### [What the task requires]
Starting at the line that contains "ENC3: EC11 -> HW-040" and stopping at the line that contains "LCD: LCD2004 -> LCD1602", restate each line of the records below exactly. Omit the pictures.

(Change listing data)
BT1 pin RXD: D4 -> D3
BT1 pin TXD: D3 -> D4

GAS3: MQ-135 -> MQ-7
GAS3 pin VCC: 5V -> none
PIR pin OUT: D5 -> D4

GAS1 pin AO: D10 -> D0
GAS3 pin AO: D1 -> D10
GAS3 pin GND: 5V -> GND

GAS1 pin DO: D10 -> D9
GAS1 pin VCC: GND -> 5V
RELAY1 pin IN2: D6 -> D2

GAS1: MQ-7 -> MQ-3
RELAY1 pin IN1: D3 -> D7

---

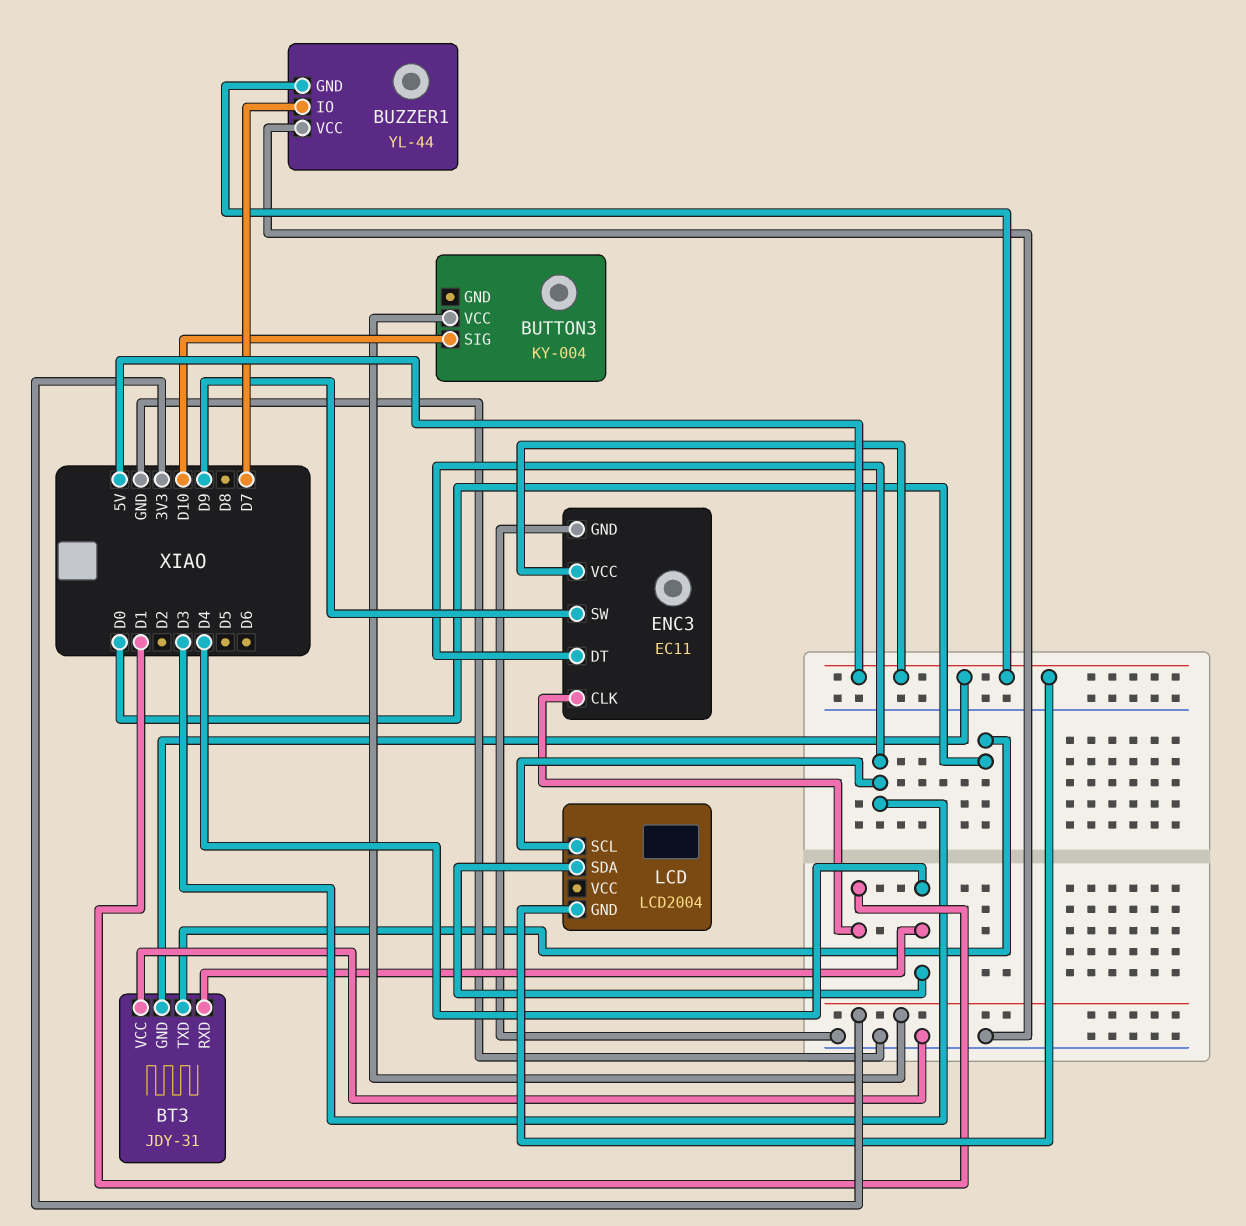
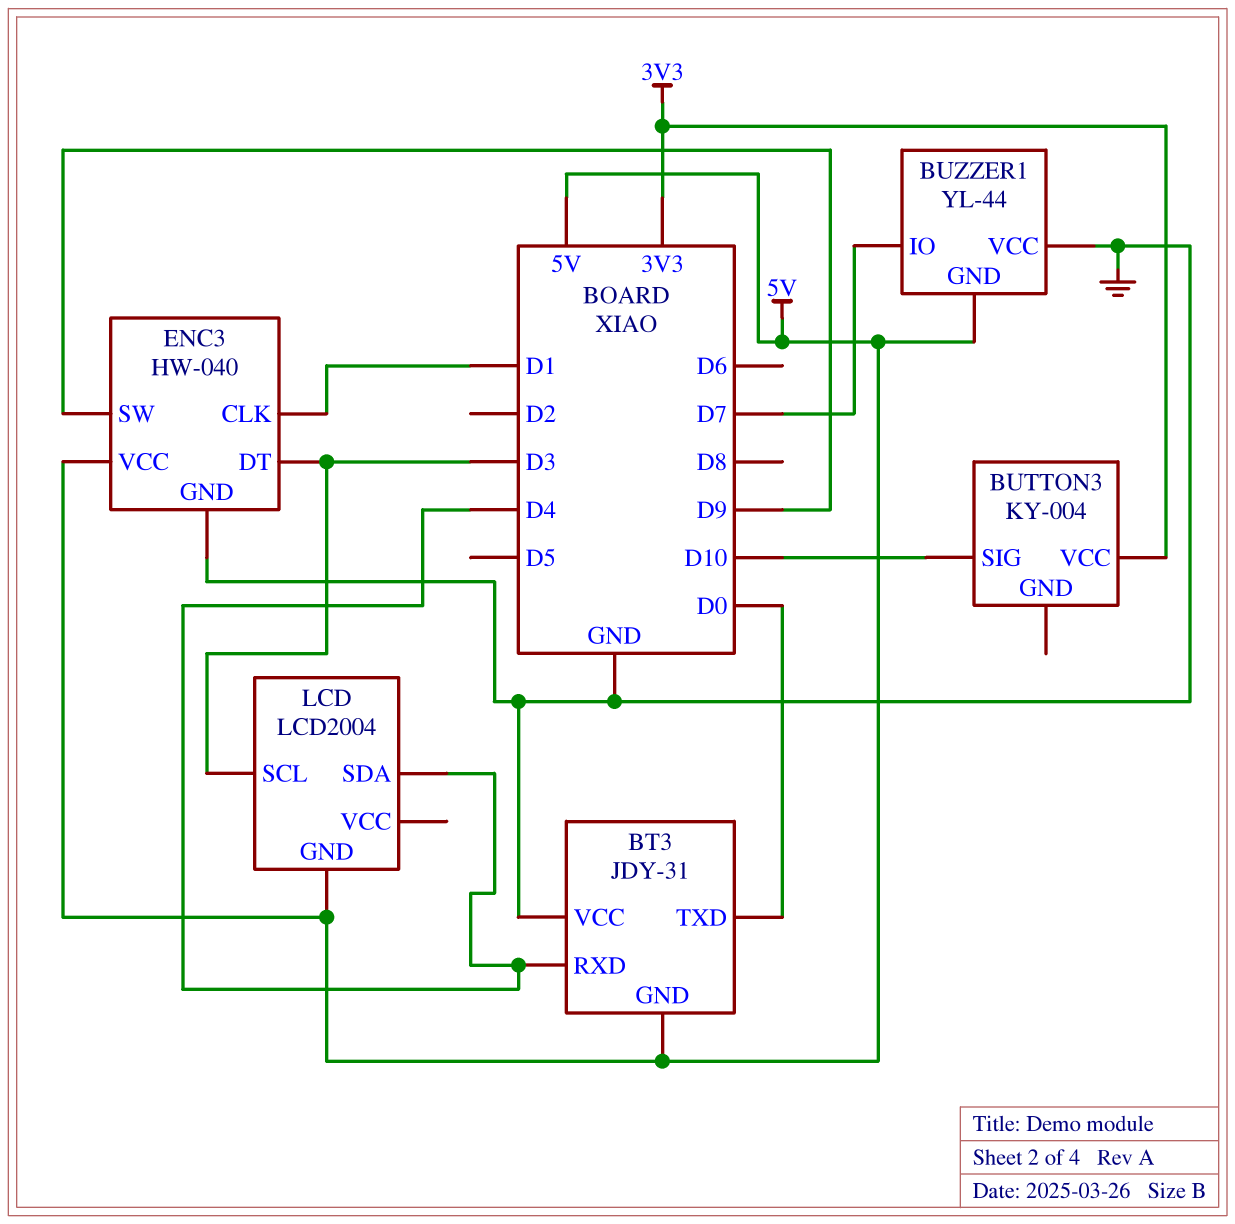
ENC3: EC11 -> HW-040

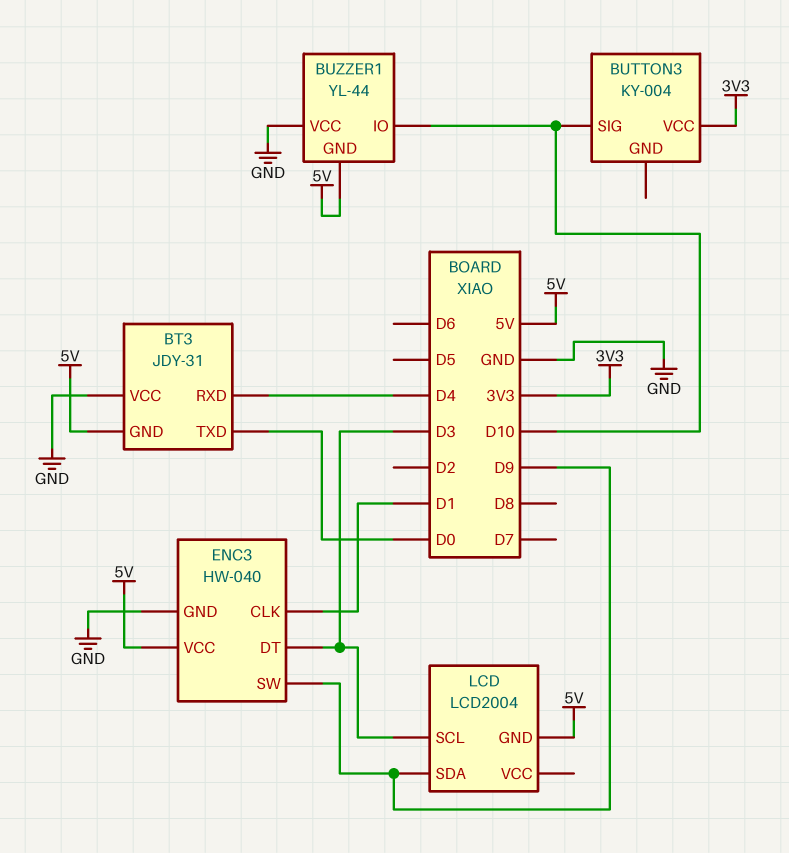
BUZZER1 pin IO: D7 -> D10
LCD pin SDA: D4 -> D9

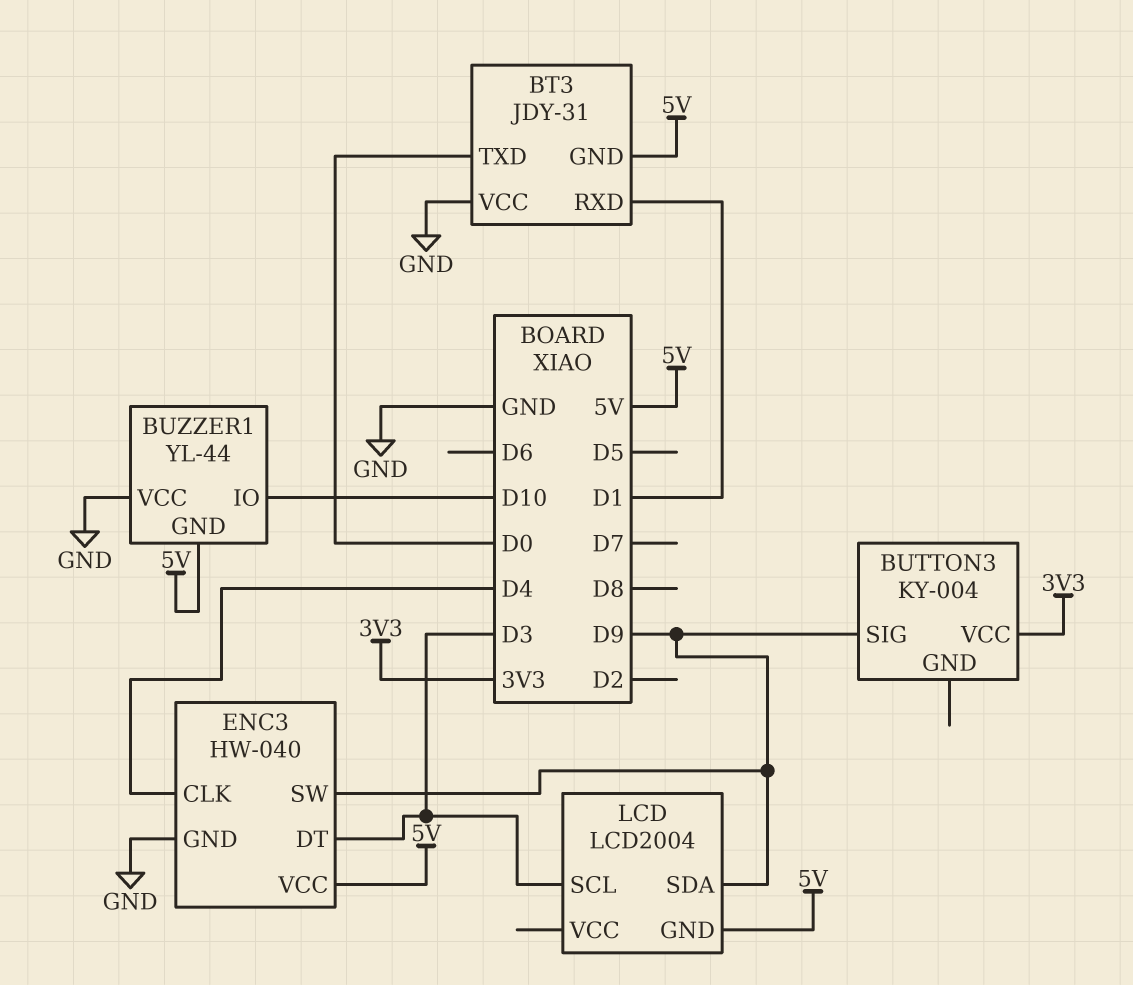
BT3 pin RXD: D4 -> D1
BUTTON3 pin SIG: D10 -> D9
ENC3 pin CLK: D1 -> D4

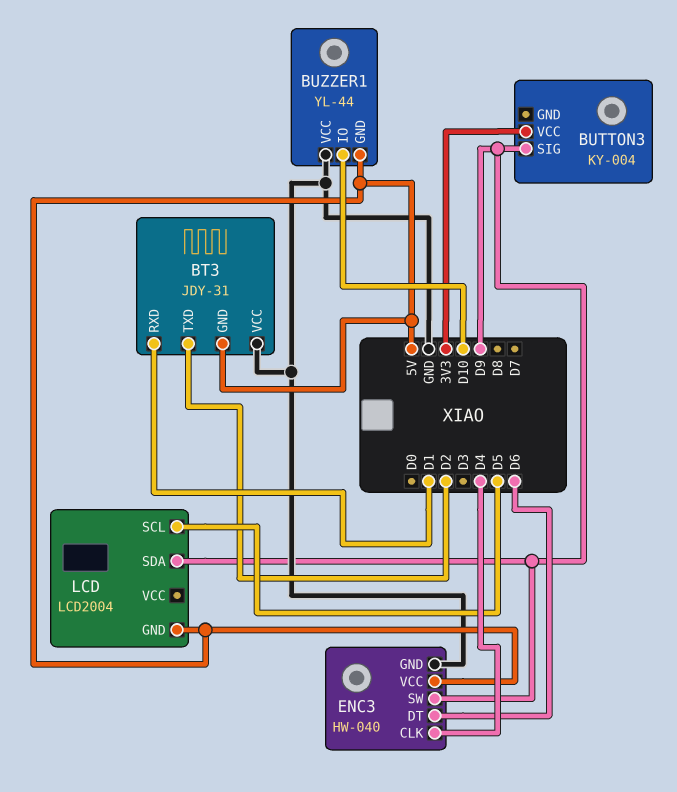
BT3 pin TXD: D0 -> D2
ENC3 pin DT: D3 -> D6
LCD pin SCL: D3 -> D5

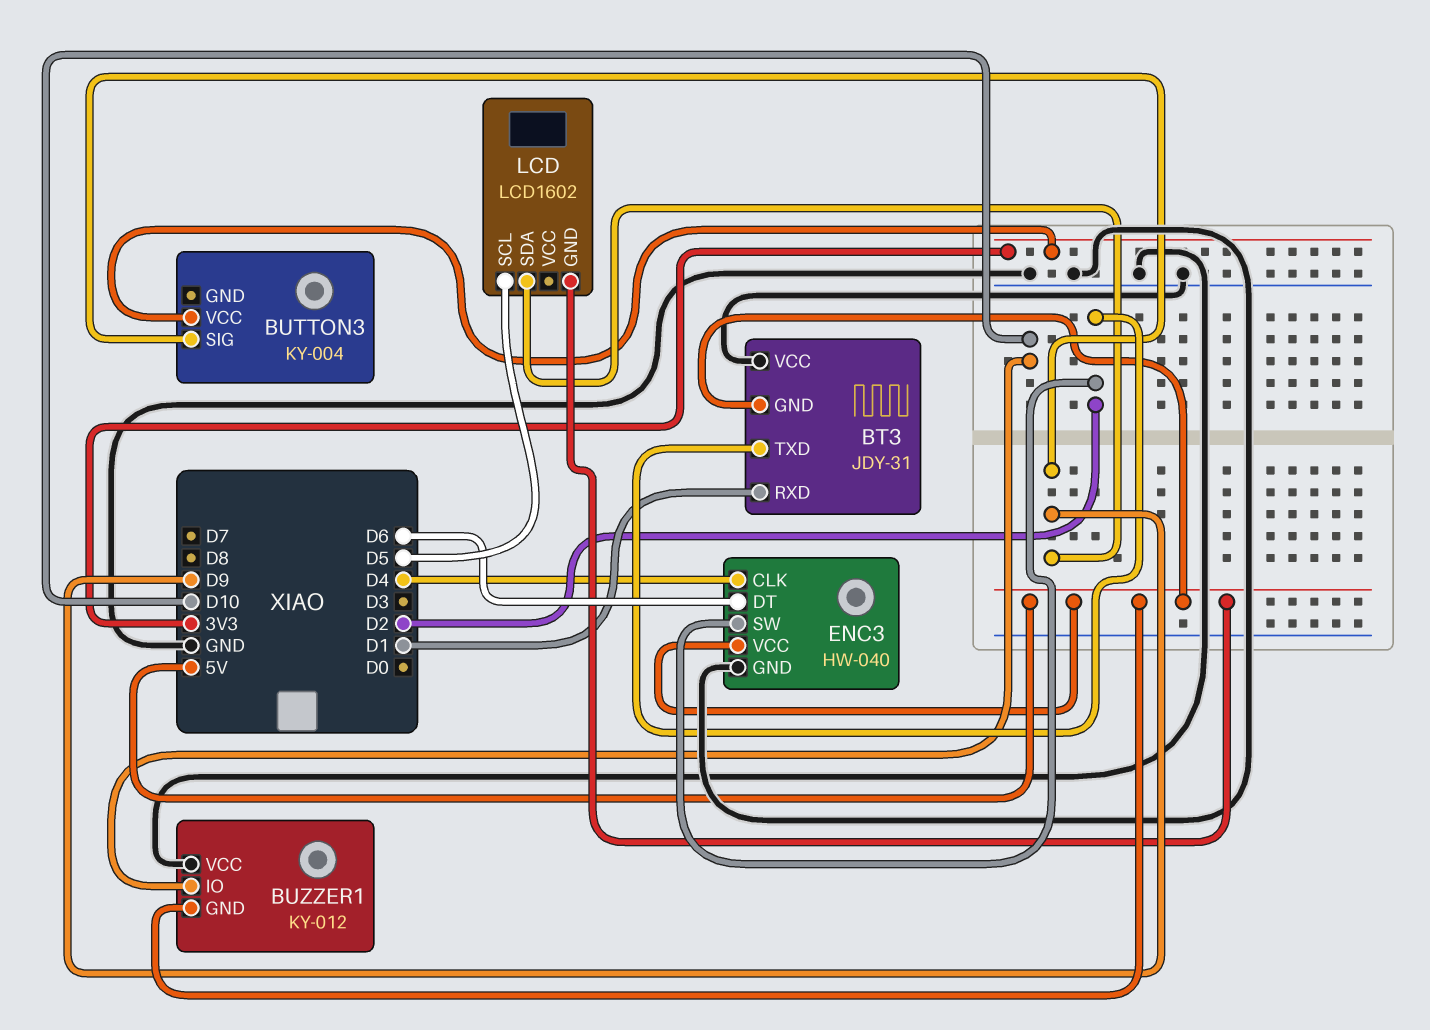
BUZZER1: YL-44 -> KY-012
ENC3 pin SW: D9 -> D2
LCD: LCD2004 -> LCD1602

### [Exercise response]
ENC3: EC11 -> HW-040

BUZZER1 pin IO: D7 -> D10
LCD pin SDA: D4 -> D9

BT3 pin RXD: D4 -> D1
BUTTON3 pin SIG: D10 -> D9
ENC3 pin CLK: D1 -> D4

BT3 pin TXD: D0 -> D2
ENC3 pin DT: D3 -> D6
LCD pin SCL: D3 -> D5

BUZZER1: YL-44 -> KY-012
ENC3 pin SW: D9 -> D2
LCD: LCD2004 -> LCD1602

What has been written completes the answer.